### Work instructions
Once the line containing "R104: 430 (LED_A, U101/PA0)" is found, please copy it and all lines after it through the end of the records, exactly, leaving out pictures.
== Segment start ==
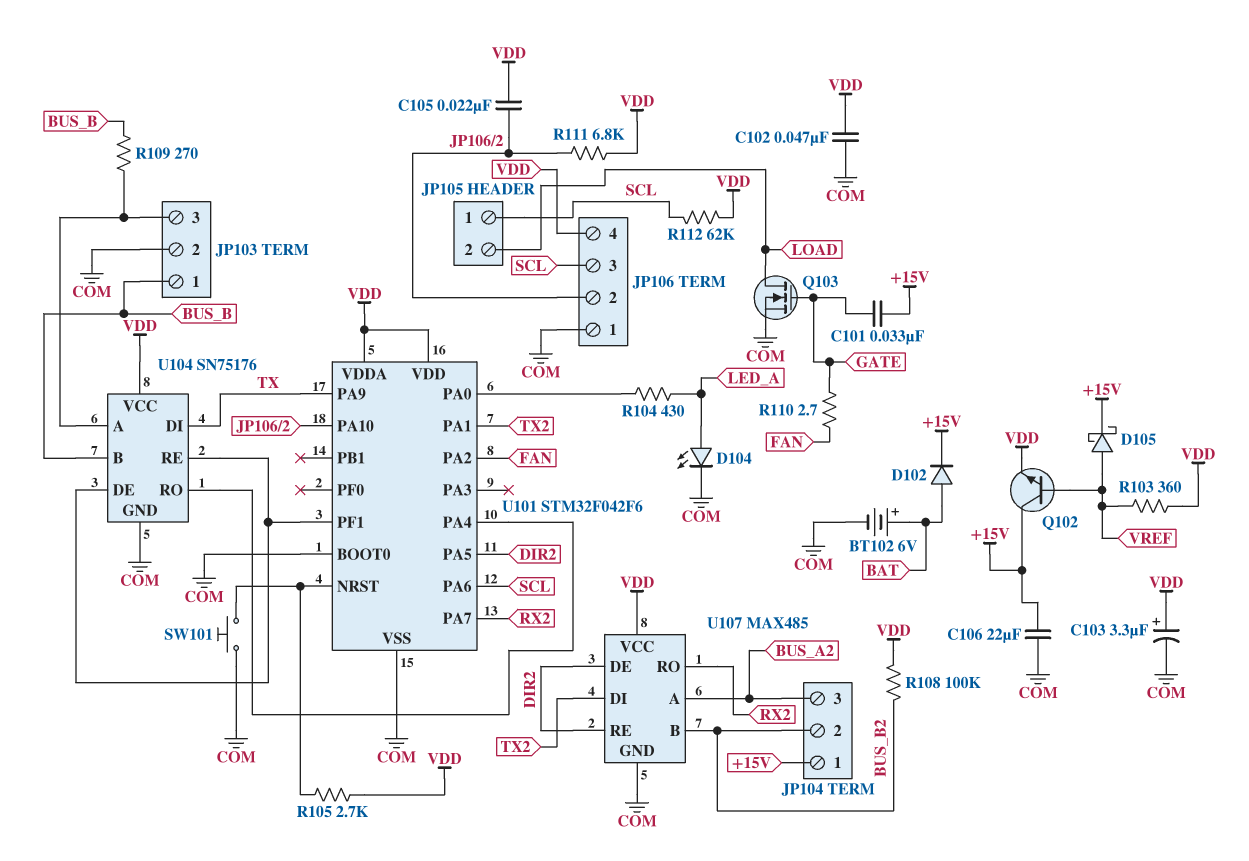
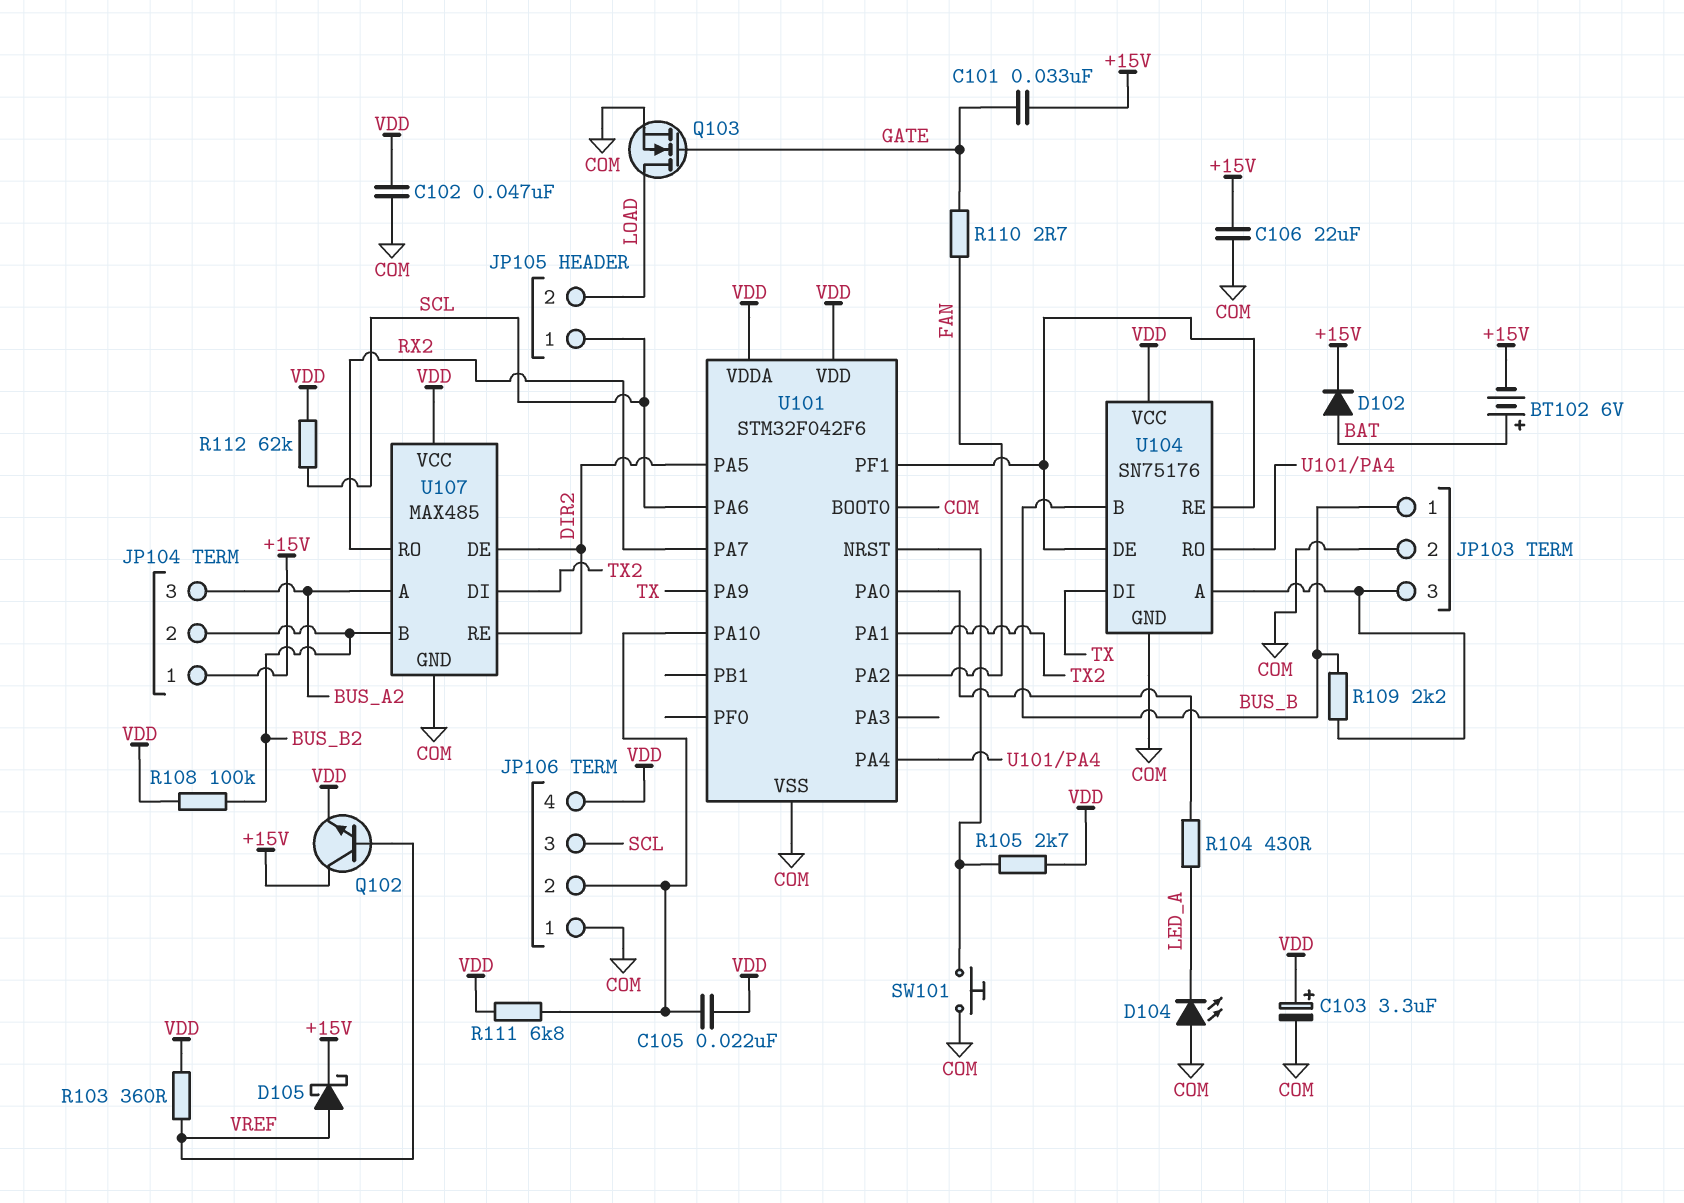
BT102: 6V (plus BAT, minus COM) -> 6V (plus BAT, minus +15V)
D104: LED (A LED_A, K COM) -> LED (A COM, K LED_A)
R109: 270 (BUS_B, JP103/3) -> 2.2k (BUS_B, JP103/3)

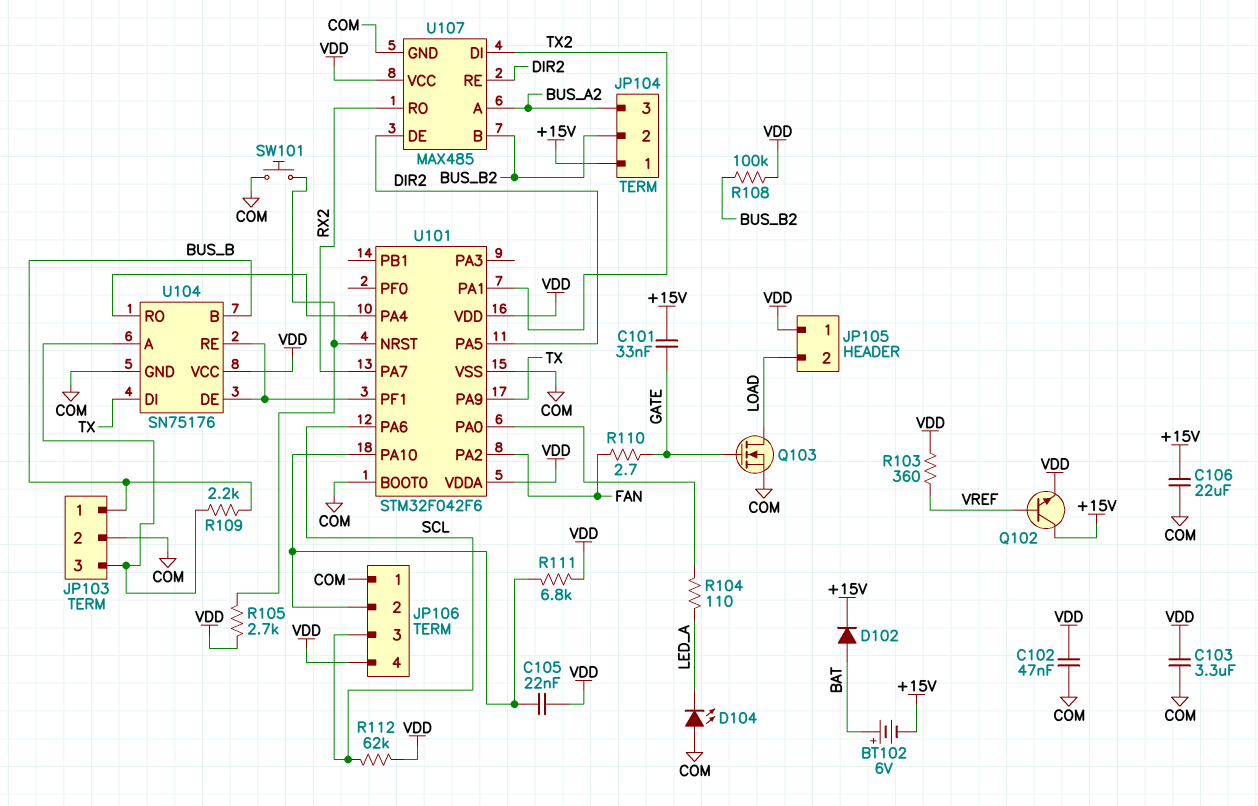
C103: 3.3uF (plus VDD, minus COM) -> 3.3uF (COM, VDD)
D105: schottky (A VREF, K +15V) -> none
JP105 pin 1: SCL -> VDD
R104: 430 (LED_A, U101/PA0) -> 110 (LED_A, U101/PA0)

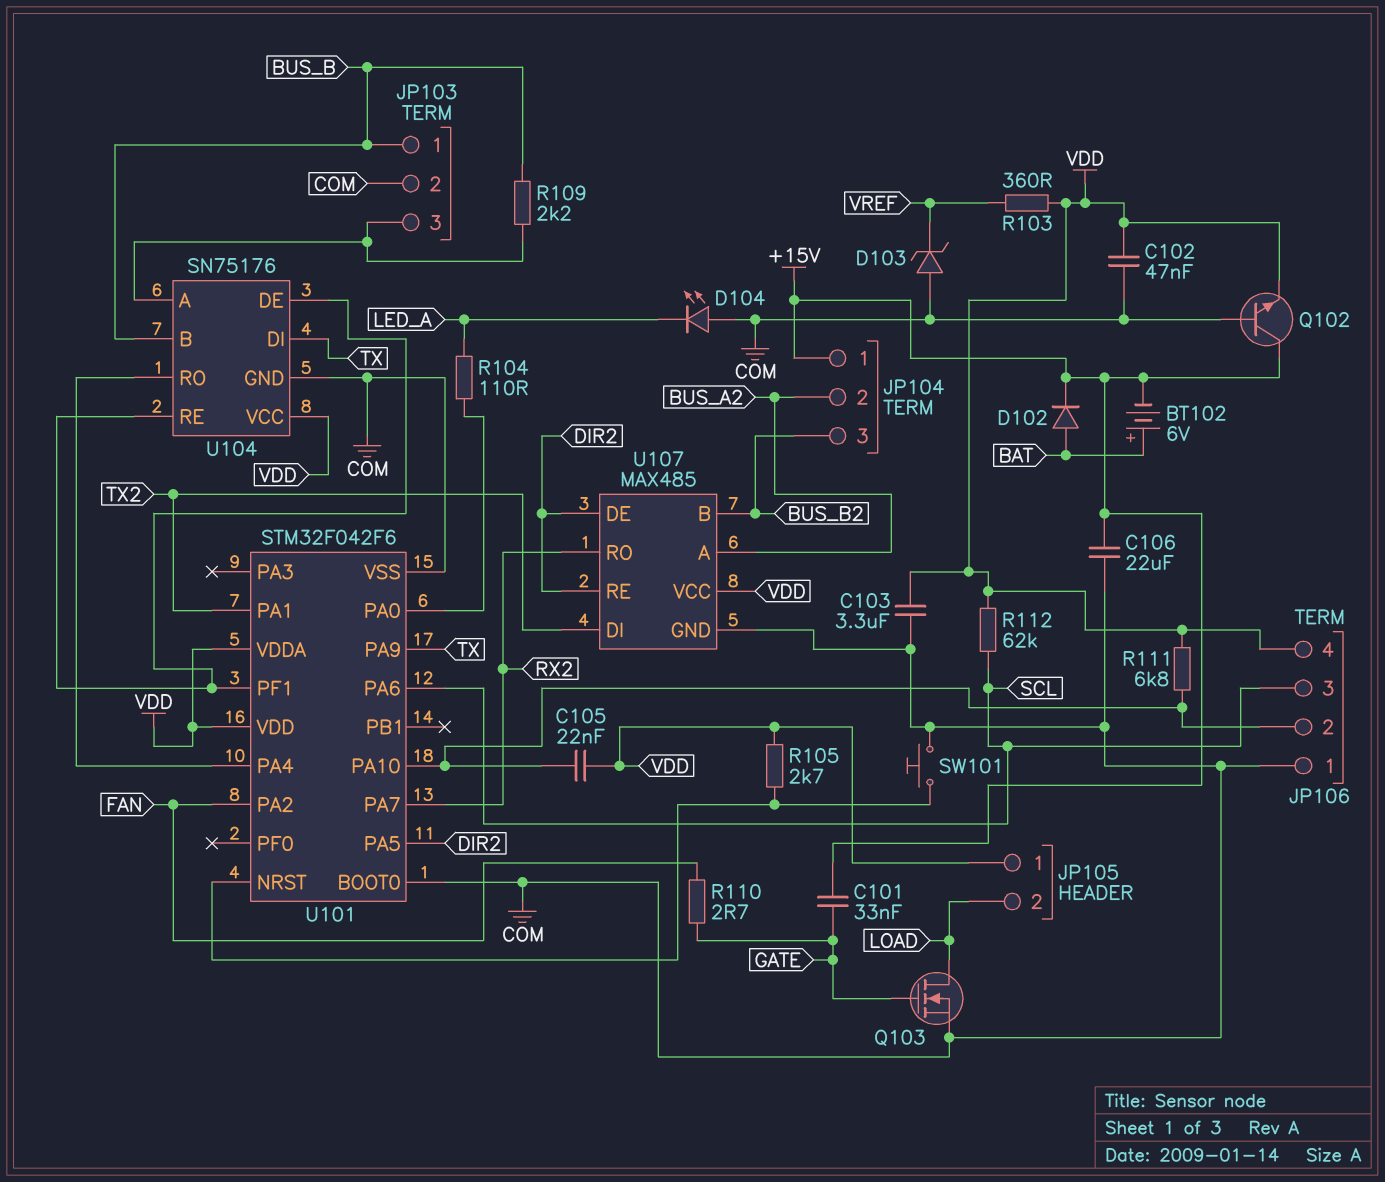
D103: none -> zener (A COM, K VREF)
JP104 pin 2: BUS_B2 -> BUS_A2
JP104 pin 3: BUS_A2 -> BUS_B2
Q102: NPN (B VREF, C +15V, E VDD) -> NPN (B COM, C +15V, E VDD)
R108: 100k (BUS_B2, VDD) -> none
== Segment end ==
### Answer to the problem
R104: 430 (LED_A, U101/PA0) -> 110 (LED_A, U101/PA0)

D103: none -> zener (A COM, K VREF)
JP104 pin 2: BUS_B2 -> BUS_A2
JP104 pin 3: BUS_A2 -> BUS_B2
Q102: NPN (B VREF, C +15V, E VDD) -> NPN (B COM, C +15V, E VDD)
R108: 100k (BUS_B2, VDD) -> none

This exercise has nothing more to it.